- [Data extract]
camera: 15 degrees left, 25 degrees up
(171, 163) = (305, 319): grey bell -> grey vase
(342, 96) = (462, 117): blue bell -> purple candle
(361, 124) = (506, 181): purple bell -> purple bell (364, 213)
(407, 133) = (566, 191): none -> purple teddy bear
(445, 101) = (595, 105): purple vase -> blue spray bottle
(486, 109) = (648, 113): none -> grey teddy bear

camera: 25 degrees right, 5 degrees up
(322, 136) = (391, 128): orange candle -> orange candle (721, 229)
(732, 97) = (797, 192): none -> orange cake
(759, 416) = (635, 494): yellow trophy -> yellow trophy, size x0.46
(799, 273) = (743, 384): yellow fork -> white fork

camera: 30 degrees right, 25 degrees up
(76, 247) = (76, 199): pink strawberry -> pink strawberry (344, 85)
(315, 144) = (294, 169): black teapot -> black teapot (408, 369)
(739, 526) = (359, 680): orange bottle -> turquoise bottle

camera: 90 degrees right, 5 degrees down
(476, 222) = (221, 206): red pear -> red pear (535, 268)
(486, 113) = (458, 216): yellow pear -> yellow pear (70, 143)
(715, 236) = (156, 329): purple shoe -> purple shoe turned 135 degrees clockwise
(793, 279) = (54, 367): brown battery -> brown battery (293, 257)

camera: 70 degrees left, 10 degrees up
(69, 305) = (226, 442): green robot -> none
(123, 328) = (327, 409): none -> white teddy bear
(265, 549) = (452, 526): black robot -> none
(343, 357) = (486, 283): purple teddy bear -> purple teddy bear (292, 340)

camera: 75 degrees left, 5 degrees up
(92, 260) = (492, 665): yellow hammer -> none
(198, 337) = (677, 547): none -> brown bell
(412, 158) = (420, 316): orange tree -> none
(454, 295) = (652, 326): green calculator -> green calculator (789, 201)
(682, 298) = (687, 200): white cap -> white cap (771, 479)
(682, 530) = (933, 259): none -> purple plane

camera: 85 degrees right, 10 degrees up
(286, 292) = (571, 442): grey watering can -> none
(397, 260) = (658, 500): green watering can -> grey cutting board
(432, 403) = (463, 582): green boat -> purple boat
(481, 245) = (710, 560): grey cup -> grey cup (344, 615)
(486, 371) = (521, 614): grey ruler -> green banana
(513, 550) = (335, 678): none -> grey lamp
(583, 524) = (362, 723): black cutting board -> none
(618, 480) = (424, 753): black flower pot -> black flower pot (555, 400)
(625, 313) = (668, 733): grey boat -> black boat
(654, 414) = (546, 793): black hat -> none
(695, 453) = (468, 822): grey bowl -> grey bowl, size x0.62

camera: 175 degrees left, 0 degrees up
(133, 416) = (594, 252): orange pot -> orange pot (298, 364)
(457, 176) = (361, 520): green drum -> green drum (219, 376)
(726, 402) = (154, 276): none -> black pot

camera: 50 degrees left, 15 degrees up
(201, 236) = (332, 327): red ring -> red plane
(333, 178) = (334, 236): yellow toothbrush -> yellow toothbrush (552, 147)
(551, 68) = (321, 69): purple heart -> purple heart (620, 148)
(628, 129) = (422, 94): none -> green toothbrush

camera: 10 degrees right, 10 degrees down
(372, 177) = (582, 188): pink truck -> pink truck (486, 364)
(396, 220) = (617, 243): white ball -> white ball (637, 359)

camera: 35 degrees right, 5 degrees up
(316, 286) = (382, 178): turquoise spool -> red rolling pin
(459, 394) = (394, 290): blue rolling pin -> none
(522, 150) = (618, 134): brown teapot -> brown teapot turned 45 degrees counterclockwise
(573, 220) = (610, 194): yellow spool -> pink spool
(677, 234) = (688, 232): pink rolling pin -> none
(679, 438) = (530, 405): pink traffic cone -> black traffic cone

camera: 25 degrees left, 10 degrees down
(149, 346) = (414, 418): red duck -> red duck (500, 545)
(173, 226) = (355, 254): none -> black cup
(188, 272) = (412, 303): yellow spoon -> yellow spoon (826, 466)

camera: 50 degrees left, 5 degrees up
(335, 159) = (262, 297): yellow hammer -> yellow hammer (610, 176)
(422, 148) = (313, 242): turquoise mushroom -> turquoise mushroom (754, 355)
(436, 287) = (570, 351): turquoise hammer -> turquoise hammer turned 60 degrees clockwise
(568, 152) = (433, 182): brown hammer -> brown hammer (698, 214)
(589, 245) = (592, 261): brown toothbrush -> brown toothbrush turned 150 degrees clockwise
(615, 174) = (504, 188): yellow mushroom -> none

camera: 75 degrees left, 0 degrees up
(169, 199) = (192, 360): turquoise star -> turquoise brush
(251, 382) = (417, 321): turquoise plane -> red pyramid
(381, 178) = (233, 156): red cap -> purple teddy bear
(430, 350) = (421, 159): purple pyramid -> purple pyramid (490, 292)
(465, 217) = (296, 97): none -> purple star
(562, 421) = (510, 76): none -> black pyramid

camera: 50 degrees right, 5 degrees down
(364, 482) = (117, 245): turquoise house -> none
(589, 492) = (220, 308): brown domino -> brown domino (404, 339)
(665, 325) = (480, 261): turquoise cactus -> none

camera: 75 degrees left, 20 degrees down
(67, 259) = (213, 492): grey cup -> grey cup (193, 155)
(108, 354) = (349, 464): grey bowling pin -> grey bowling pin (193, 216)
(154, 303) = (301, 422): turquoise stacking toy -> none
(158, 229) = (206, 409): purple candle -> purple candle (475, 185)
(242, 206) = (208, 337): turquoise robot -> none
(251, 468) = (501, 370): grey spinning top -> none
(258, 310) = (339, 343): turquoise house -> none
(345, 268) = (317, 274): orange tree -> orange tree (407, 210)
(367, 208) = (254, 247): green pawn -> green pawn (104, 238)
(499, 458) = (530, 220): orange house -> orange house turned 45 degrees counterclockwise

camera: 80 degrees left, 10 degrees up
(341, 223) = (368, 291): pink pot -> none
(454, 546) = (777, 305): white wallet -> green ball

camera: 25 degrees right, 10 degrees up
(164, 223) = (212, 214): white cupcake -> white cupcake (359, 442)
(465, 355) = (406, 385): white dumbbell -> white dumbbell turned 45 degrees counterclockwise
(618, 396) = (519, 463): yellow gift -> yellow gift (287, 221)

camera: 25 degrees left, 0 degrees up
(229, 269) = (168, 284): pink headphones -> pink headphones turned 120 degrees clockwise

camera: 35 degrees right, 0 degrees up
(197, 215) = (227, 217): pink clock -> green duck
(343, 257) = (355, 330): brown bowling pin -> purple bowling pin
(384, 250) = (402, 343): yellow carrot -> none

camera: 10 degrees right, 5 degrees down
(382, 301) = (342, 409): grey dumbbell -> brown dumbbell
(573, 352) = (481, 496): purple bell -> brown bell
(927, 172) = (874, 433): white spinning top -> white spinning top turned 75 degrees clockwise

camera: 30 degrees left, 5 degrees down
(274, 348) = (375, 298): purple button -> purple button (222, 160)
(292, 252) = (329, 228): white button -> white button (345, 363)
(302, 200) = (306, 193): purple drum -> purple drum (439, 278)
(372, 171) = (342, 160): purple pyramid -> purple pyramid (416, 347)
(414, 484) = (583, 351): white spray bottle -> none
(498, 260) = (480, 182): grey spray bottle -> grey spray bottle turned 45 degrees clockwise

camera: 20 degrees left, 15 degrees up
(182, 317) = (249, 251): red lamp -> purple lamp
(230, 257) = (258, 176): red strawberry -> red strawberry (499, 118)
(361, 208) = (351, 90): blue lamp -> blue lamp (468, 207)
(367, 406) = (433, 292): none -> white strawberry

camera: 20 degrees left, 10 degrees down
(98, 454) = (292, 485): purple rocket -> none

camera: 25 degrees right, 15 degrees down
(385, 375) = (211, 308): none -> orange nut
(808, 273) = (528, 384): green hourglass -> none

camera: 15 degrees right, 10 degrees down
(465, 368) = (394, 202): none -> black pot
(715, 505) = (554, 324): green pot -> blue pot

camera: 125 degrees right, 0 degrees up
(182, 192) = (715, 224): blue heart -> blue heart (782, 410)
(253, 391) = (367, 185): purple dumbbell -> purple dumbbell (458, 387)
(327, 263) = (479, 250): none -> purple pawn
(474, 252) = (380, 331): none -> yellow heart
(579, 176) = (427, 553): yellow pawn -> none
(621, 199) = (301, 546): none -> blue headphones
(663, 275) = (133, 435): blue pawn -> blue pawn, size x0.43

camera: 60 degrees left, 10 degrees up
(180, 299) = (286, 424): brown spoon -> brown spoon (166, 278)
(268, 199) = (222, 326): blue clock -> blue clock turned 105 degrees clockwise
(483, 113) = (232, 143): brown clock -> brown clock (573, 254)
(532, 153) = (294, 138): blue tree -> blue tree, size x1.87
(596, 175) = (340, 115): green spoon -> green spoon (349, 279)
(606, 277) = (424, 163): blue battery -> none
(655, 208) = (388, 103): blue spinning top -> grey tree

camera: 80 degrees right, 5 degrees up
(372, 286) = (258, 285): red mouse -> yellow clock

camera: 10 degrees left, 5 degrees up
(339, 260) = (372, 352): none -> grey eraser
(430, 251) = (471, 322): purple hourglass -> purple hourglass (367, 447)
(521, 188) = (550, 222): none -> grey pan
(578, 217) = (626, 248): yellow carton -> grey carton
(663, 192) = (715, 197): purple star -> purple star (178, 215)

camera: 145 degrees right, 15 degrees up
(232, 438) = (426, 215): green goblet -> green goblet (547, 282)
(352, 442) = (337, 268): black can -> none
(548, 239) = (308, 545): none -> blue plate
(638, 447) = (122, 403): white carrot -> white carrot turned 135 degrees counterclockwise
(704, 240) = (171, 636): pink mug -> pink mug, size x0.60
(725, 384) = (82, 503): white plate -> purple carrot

- [What to do]
Each line in the listing above from the one containing "(412, 158) = (420, 316): orange tree -> none" through the one containing "(286, 292) = (571, 442): grey" should be repeated exactly, and no other line.

- [Written response]
(412, 158) = (420, 316): orange tree -> none
(454, 295) = (652, 326): green calculator -> green calculator (789, 201)
(682, 298) = (687, 200): white cap -> white cap (771, 479)
(682, 530) = (933, 259): none -> purple plane

camera: 85 degrees right, 10 degrees up
(286, 292) = (571, 442): grey watering can -> none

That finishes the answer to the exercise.